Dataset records
[Start of section]

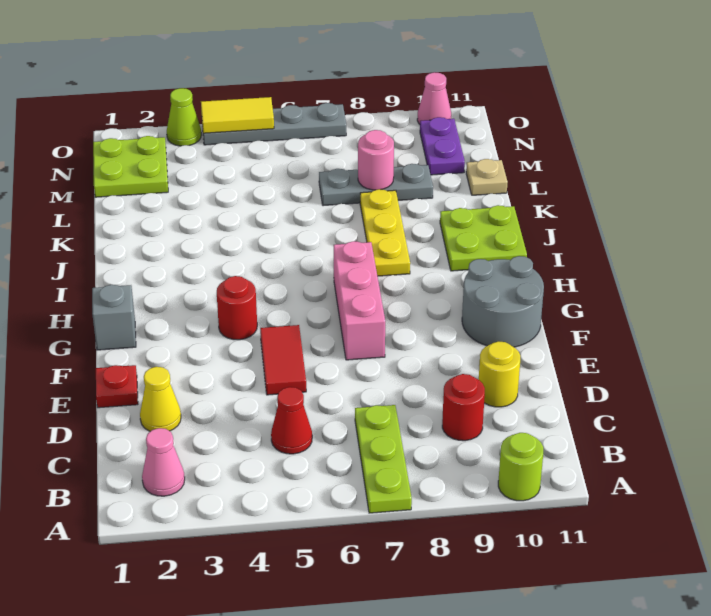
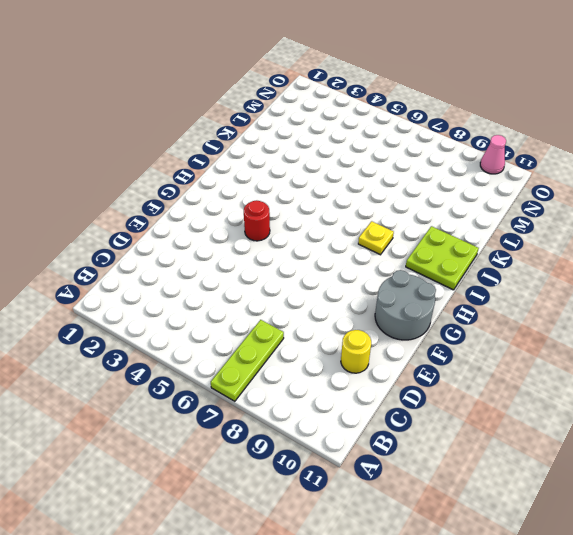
yellow plate I8 level 1 -> yellow plate I8:K8 level 1
none -> lime round brick A10 level 1
none -> pink cone B2 level 1
none -> red cone C5 level 1

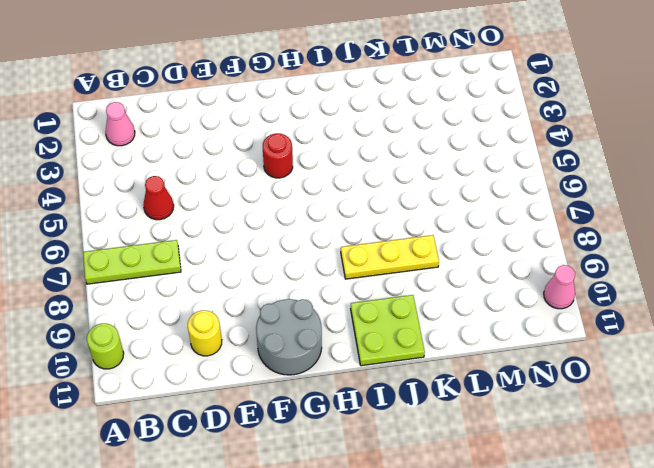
none -> red round brick C9 level 1
none -> yellow cone D2 level 1
none -> red plate E1 level 1

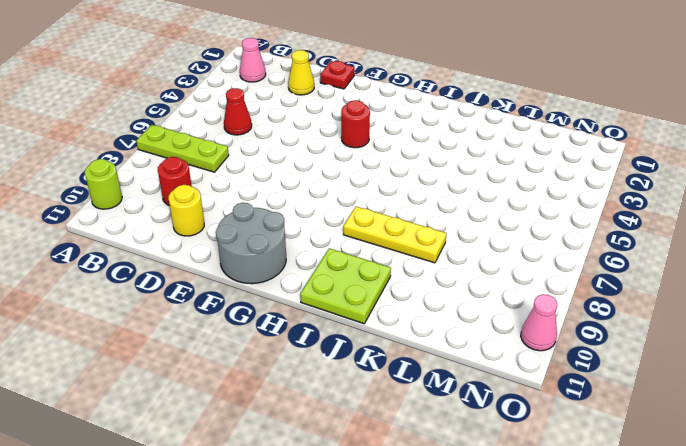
none -> red tile E5:F5 level 1
none -> pink brick F7:H7 level 1
none -> grey brick G1 level 1

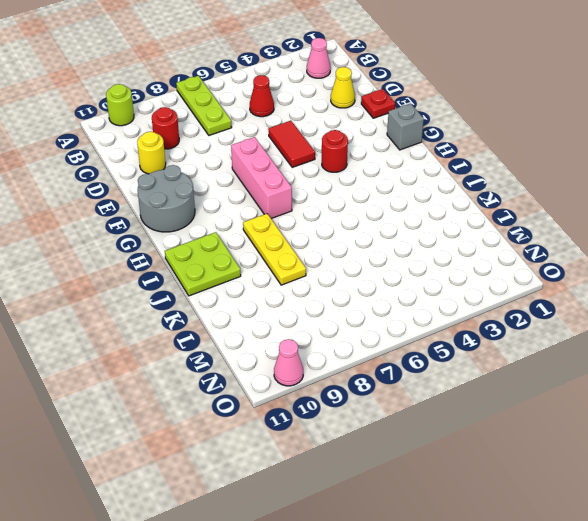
none -> grey plate L7:L9 level 1
none -> tan plate L11 level 1
none -> lime plate M1:N2 level 1

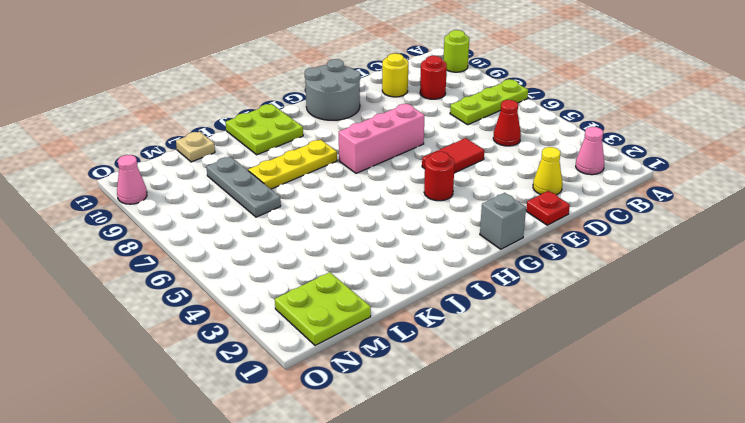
none -> purple plate M10:N10 level 1
none -> lime cone O3 level 1
none -> grey plate O4:O7 level 1

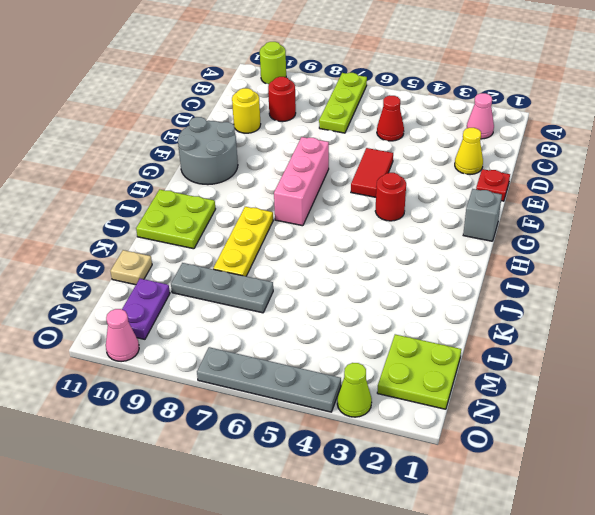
none -> pink round brick L8 level 2
none -> yellow tile O4:O5 level 2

[End of section]

- **What is being asked**:
Although the entries contain pictures, reproduce only the rest, exactly as written.

- **Expected answer**:
yellow plate I8 level 1 -> yellow plate I8:K8 level 1
none -> lime round brick A10 level 1
none -> pink cone B2 level 1
none -> red cone C5 level 1

none -> red round brick C9 level 1
none -> yellow cone D2 level 1
none -> red plate E1 level 1

none -> red tile E5:F5 level 1
none -> pink brick F7:H7 level 1
none -> grey brick G1 level 1

none -> grey plate L7:L9 level 1
none -> tan plate L11 level 1
none -> lime plate M1:N2 level 1

none -> purple plate M10:N10 level 1
none -> lime cone O3 level 1
none -> grey plate O4:O7 level 1

none -> pink round brick L8 level 2
none -> yellow tile O4:O5 level 2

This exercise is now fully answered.